Items listed in a dataset:
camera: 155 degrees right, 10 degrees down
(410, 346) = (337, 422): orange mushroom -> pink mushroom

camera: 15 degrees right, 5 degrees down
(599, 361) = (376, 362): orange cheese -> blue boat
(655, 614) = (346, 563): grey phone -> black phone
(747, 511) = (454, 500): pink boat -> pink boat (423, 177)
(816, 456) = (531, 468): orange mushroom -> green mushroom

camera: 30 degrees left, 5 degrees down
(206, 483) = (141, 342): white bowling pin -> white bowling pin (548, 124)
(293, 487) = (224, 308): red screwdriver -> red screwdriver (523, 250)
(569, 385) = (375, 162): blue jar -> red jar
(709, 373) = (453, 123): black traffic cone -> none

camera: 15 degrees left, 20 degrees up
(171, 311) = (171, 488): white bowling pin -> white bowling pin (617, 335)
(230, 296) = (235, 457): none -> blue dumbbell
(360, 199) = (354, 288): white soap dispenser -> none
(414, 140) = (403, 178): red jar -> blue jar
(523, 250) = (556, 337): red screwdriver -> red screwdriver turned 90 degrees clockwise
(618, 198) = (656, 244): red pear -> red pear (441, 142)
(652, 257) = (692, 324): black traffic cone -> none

Assignment: Reproduce every line in the records above that contains the word "screwdriver".

Answer box:
(293, 487) = (224, 308): red screwdriver -> red screwdriver (523, 250)
(523, 250) = (556, 337): red screwdriver -> red screwdriver turned 90 degrees clockwise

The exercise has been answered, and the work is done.